§ **Work order**:
Exclude the pictures and reproduce the remaining data exactly as written.

[Input data — start]

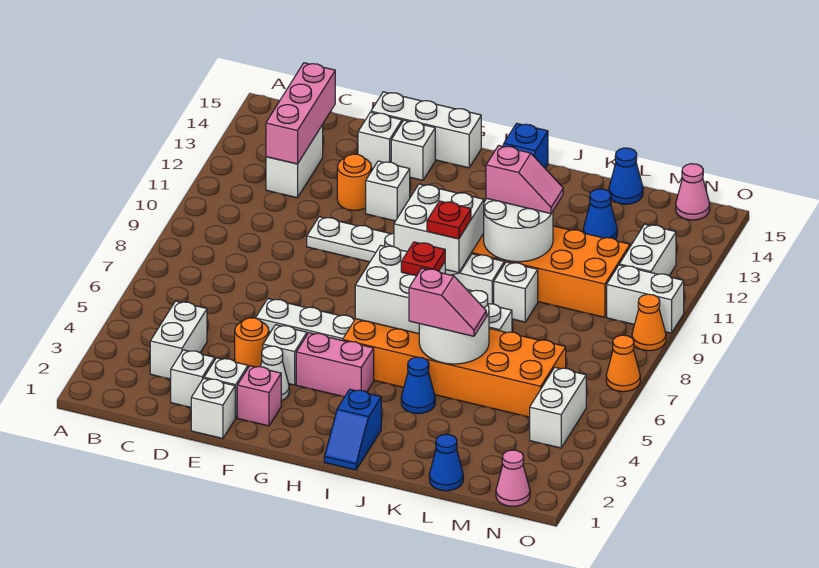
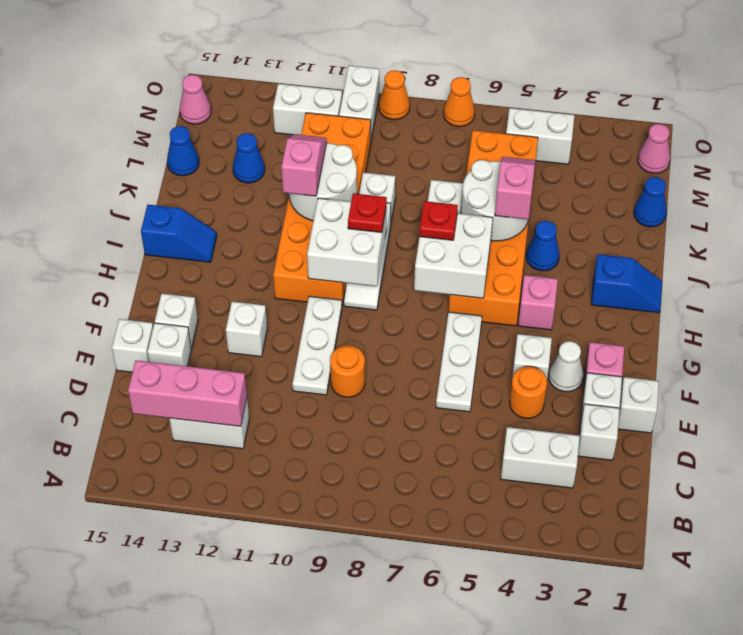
orange round brick E12 level 1 -> orange round brick E9 level 1
white brick E15:G15 level 1 -> white brick E15 level 1
pink brick G4:H4 level 1 -> pink brick H4 level 1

[Input data — finish]

§ **Answer section**:
orange round brick E12 level 1 -> orange round brick E9 level 1
white brick E15:G15 level 1 -> white brick E15 level 1
pink brick G4:H4 level 1 -> pink brick H4 level 1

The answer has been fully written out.